━━━ DATA SHOWN
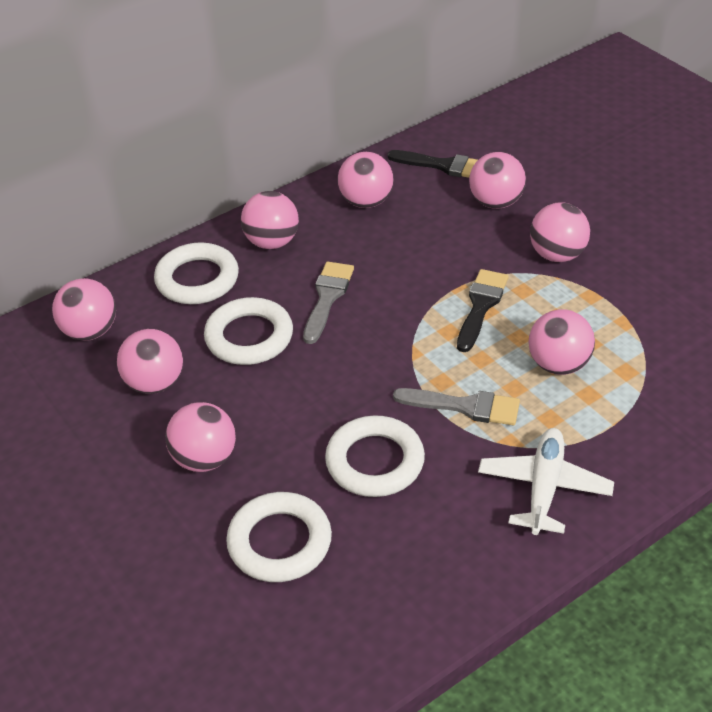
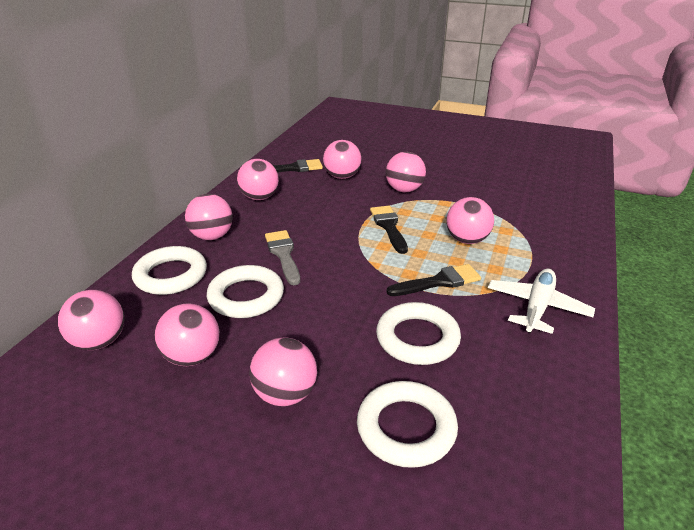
camera: 35 degrees left, 10 degrees down
(465, 406) = (439, 282): grey brush -> black brush
(544, 488) = (537, 307): white plane -> white plane turned 45 degrees clockwise

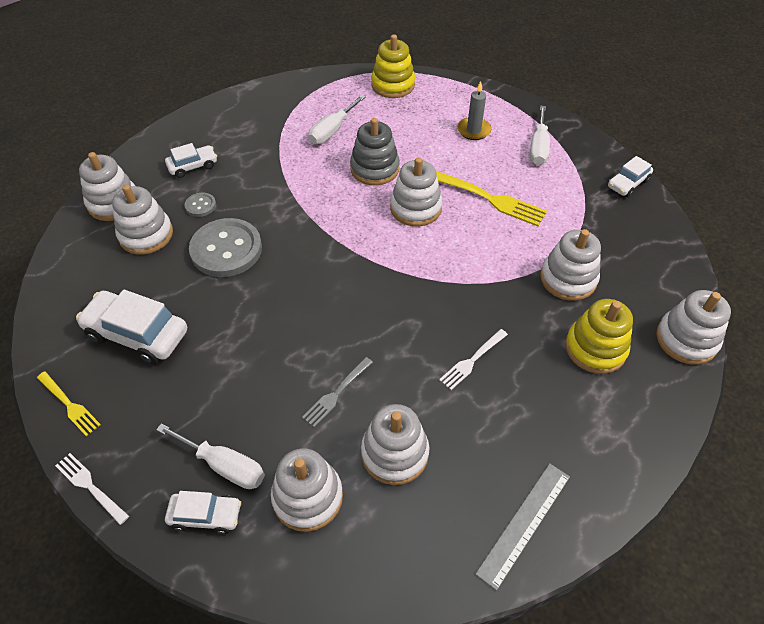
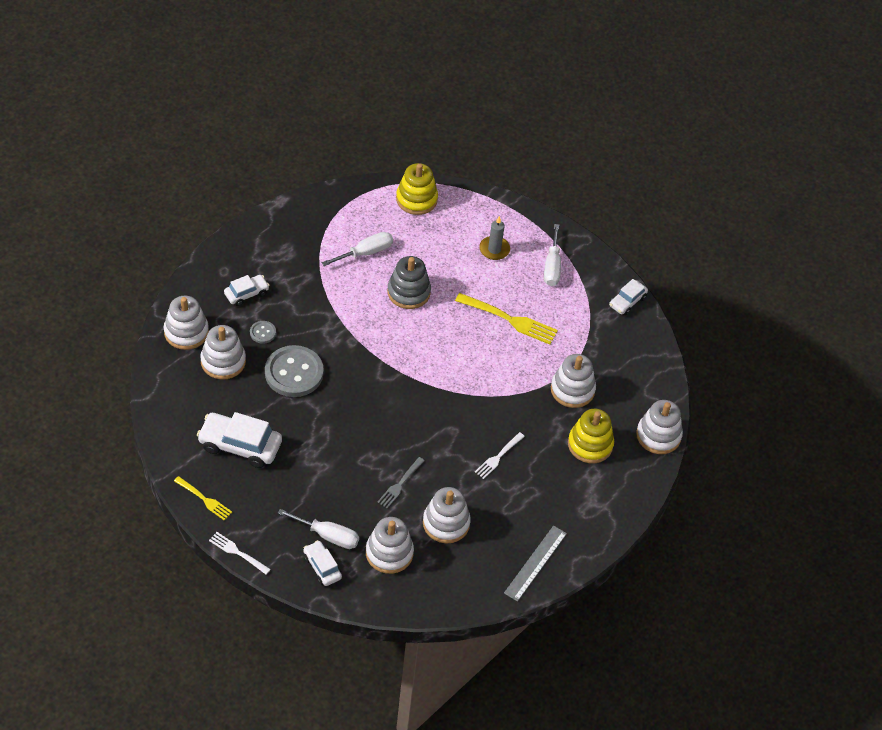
camera: 10 degrees left, 0 degrees up
(206, 516) = (322, 567): white car -> white car turned 120 degrees counterclockwise
(332, 130) = (366, 253): white screwdriver -> white screwdriver turned 150 degrees counterclockwise
(415, 208) = (447, 330): white stacking toy -> none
━━━━━━
■ **ASSIGNMENT**
Without the pictures, please output every record exactly.

■ **FINISHED EXERCISE**
camera: 35 degrees left, 10 degrees down
(465, 406) = (439, 282): grey brush -> black brush
(544, 488) = (537, 307): white plane -> white plane turned 45 degrees clockwise

camera: 10 degrees left, 0 degrees up
(206, 516) = (322, 567): white car -> white car turned 120 degrees counterclockwise
(332, 130) = (366, 253): white screwdriver -> white screwdriver turned 150 degrees counterclockwise
(415, 208) = (447, 330): white stacking toy -> none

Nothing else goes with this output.